BEGIN RAW DATA

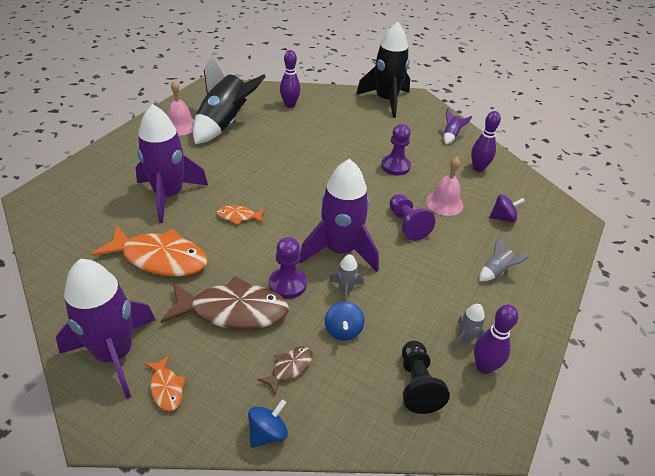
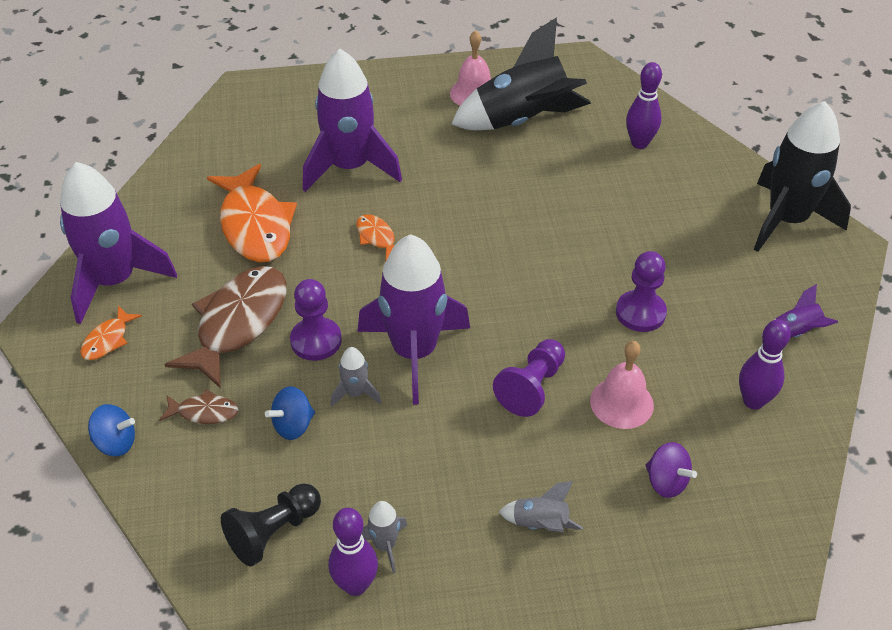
camera: 55 degrees right, 5 degrees up
(233, 311) = (238, 323): brown fish -> brown fish turned 120 degrees counterclockwise

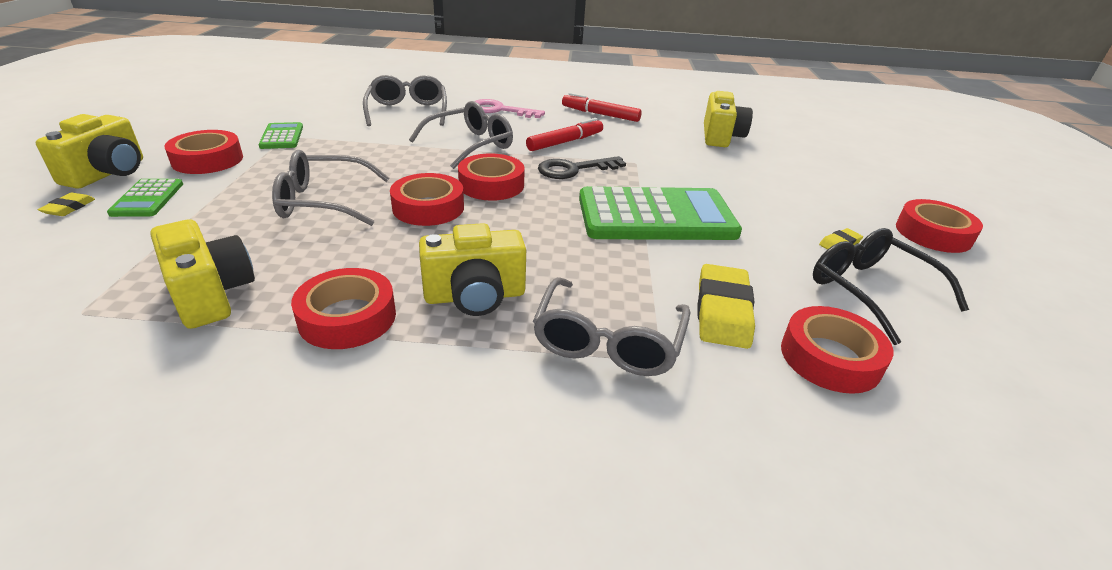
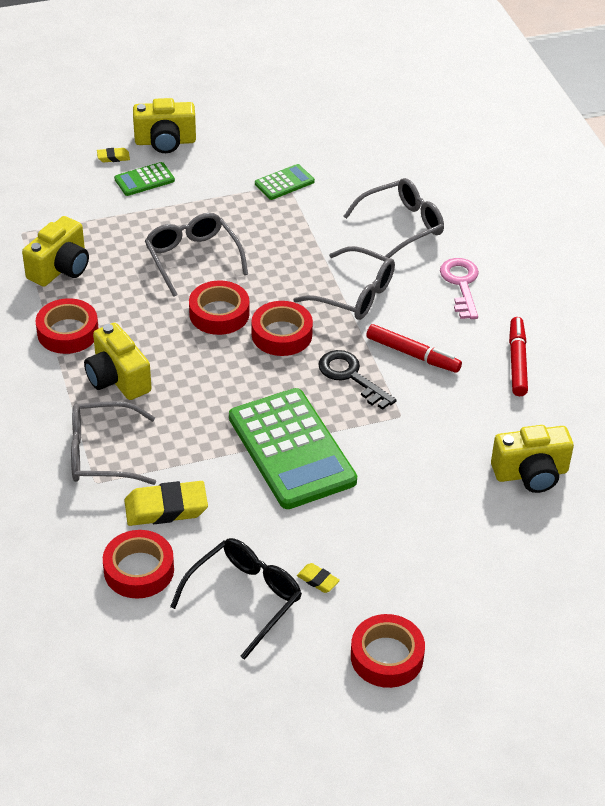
camera: 70 degrees right, 10 degrees up
(207, 160) = (216, 171): red tape -> none

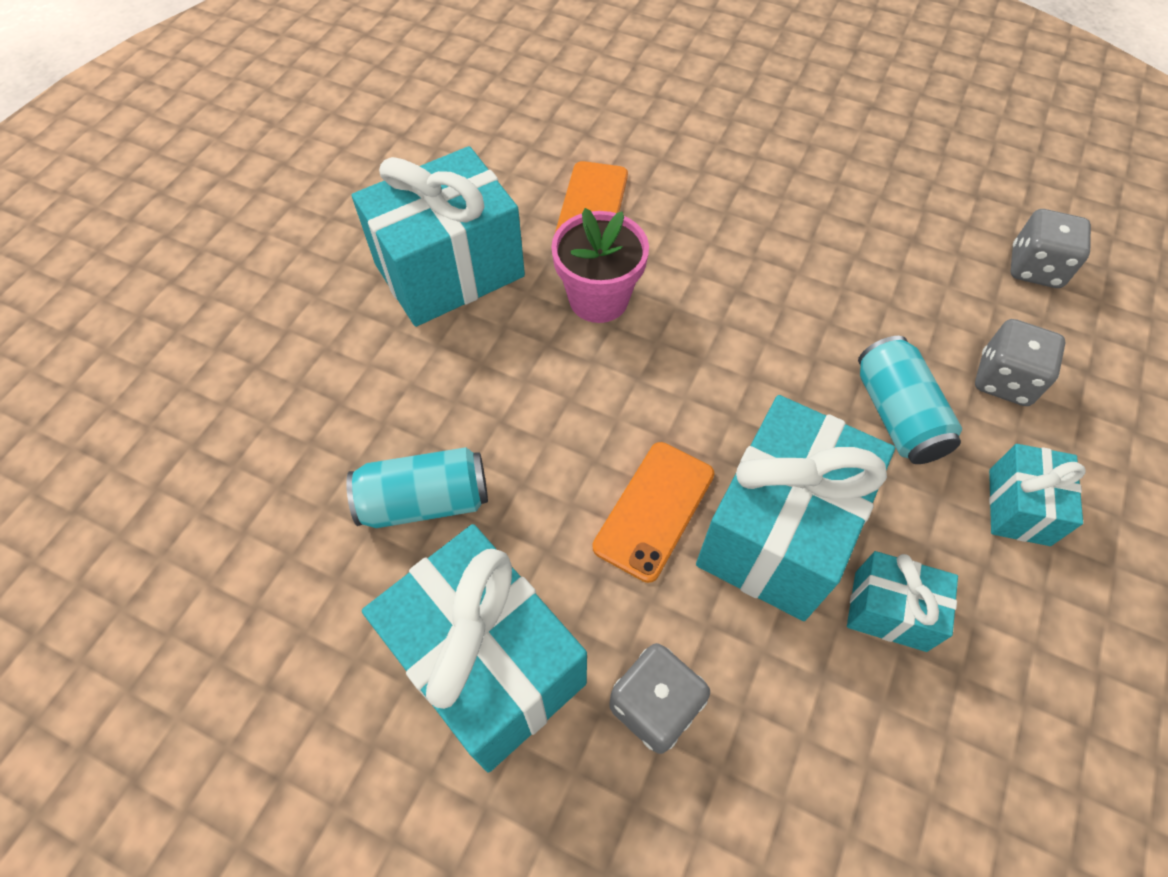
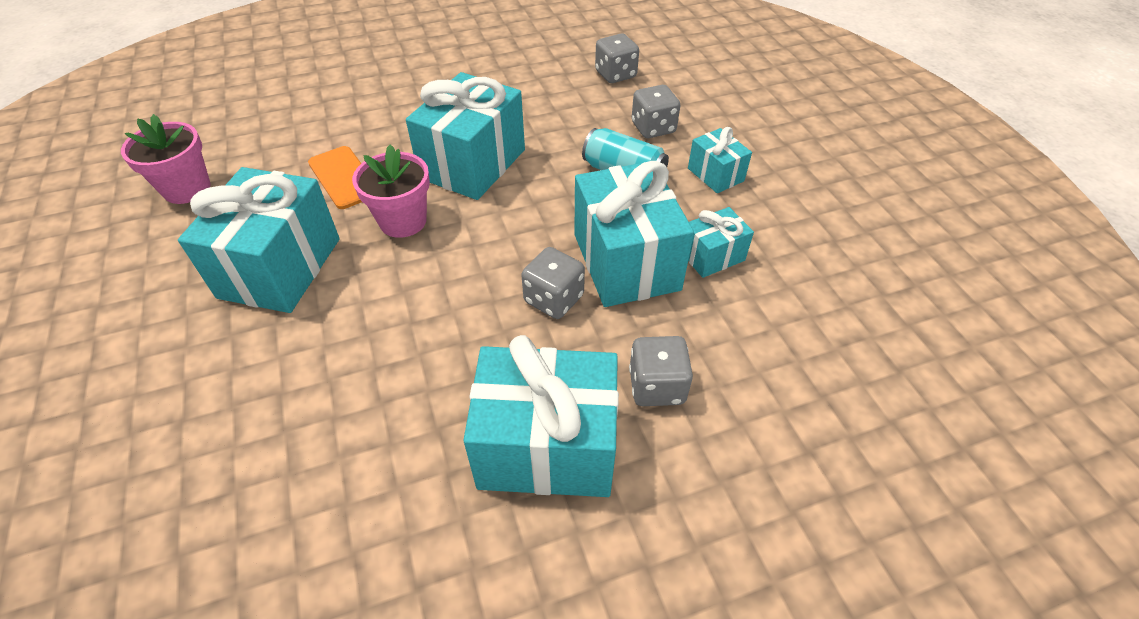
camera: 45 degrees left, 10 degrees down
(425, 501) = (409, 399): turquoise can -> none
(452, 125) = (187, 189): none -> pink flower pot
(654, 510) = (553, 299): orange phone -> grey dice
(733, 278) = (473, 164): none -> turquoise gift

END RAW DATA

◆ EXERCISE DESCRIPTION ◆
In the data above, find the line containing "(425, 501) = (409, 399): turquoise", then copy it and every later line exactly.

◆ FINISHED EXERCISE ◆
(425, 501) = (409, 399): turquoise can -> none
(452, 125) = (187, 189): none -> pink flower pot
(654, 510) = (553, 299): orange phone -> grey dice
(733, 278) = (473, 164): none -> turquoise gift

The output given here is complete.